### TASK TO CARRY OUT
Only certain lines below are wanted: those starting at the line containing "(203, 315) = (465, 487): grey" and ending at the line containing "(323, 187) = (114, 367): yellow", both included, each retyped exactly.

[Stored records]
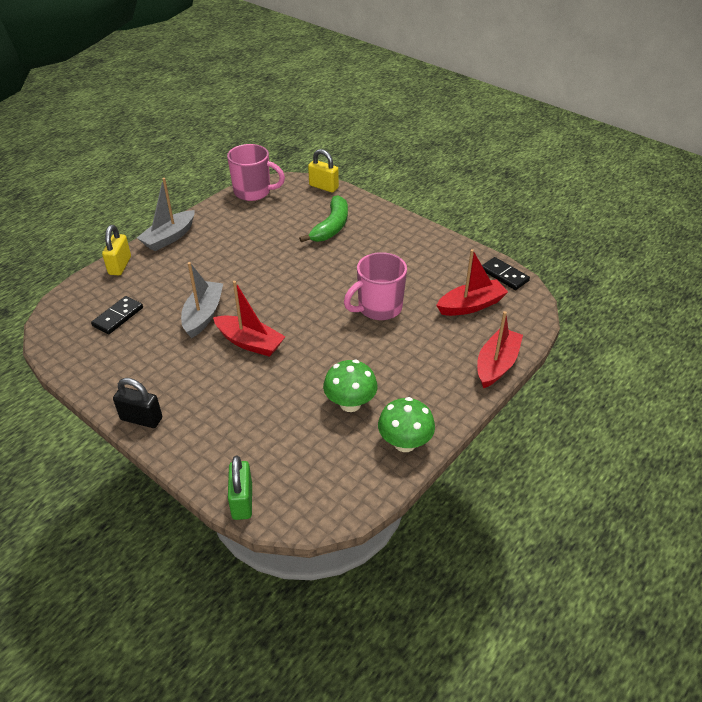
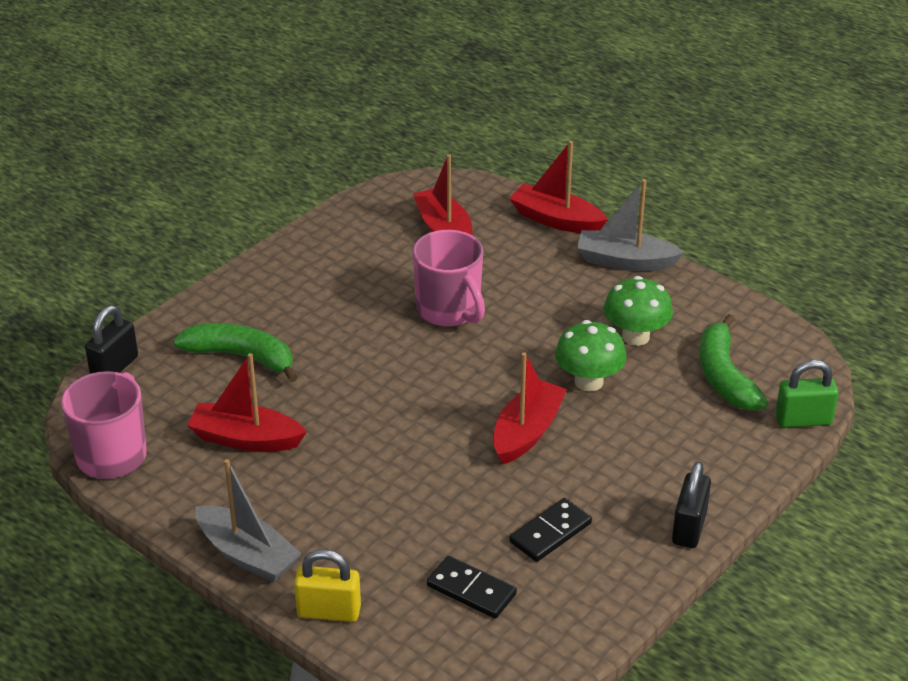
camera: 90 degrees left, 5 degrees down
(203, 315) = (465, 487): grey boat -> grey boat (625, 261)
(259, 232) = (245, 439): none -> red boat
(300, 454) = (724, 376): none -> green banana
(323, 187) = (114, 367): yellow padlock -> black padlock
(404, 443) = (692, 295): green mushroom -> green mushroom (588, 382)
(504, 275) = (381, 199): black domino -> black domino (550, 533)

### TASK OUTPUT
(203, 315) = (465, 487): grey boat -> grey boat (625, 261)
(259, 232) = (245, 439): none -> red boat
(300, 454) = (724, 376): none -> green banana
(323, 187) = (114, 367): yellow padlock -> black padlock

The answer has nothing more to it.